## DIRECTIONS FOR THIS TASK
In full and without alteration, print the records below, minus any images.

--------------------------------

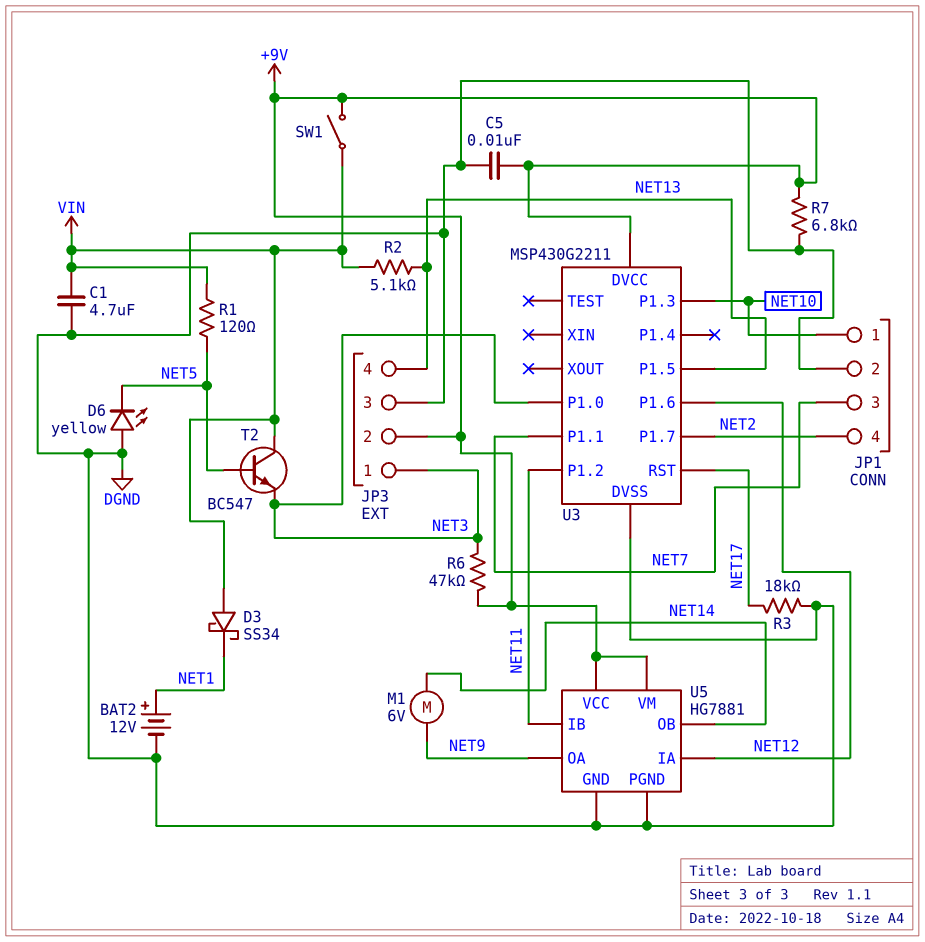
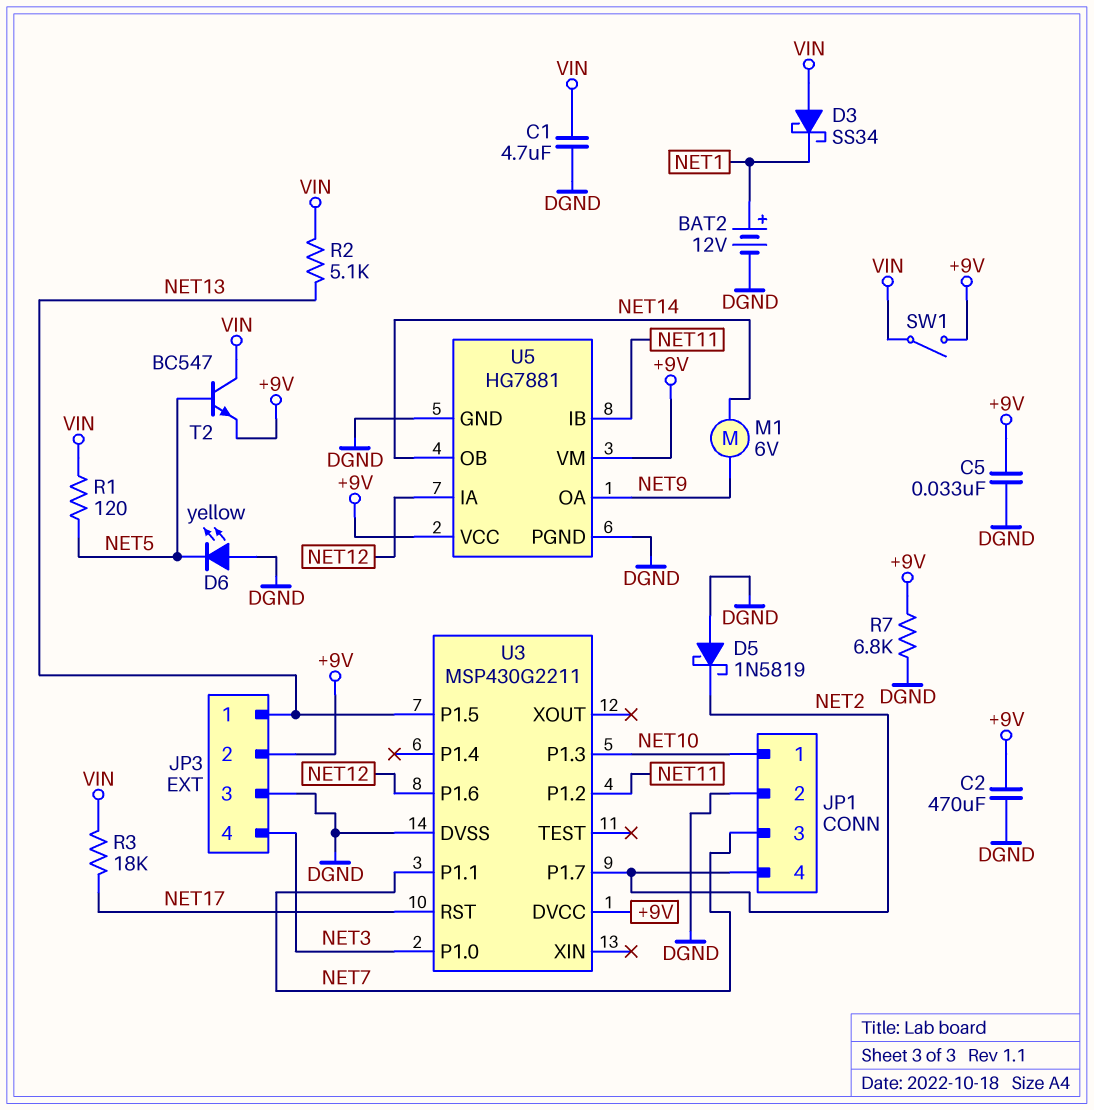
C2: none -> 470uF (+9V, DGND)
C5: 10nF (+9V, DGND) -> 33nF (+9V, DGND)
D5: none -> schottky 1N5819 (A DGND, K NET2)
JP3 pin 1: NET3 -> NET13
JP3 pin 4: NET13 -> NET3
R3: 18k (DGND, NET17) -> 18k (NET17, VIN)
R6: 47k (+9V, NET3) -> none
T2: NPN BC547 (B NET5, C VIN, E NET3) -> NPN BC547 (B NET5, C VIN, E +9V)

--------------------------------

## ANSWER TO THIS TASK
C2: none -> 470uF (+9V, DGND)
C5: 10nF (+9V, DGND) -> 33nF (+9V, DGND)
D5: none -> schottky 1N5819 (A DGND, K NET2)
JP3 pin 1: NET3 -> NET13
JP3 pin 4: NET13 -> NET3
R3: 18k (DGND, NET17) -> 18k (NET17, VIN)
R6: 47k (+9V, NET3) -> none
T2: NPN BC547 (B NET5, C VIN, E NET3) -> NPN BC547 (B NET5, C VIN, E +9V)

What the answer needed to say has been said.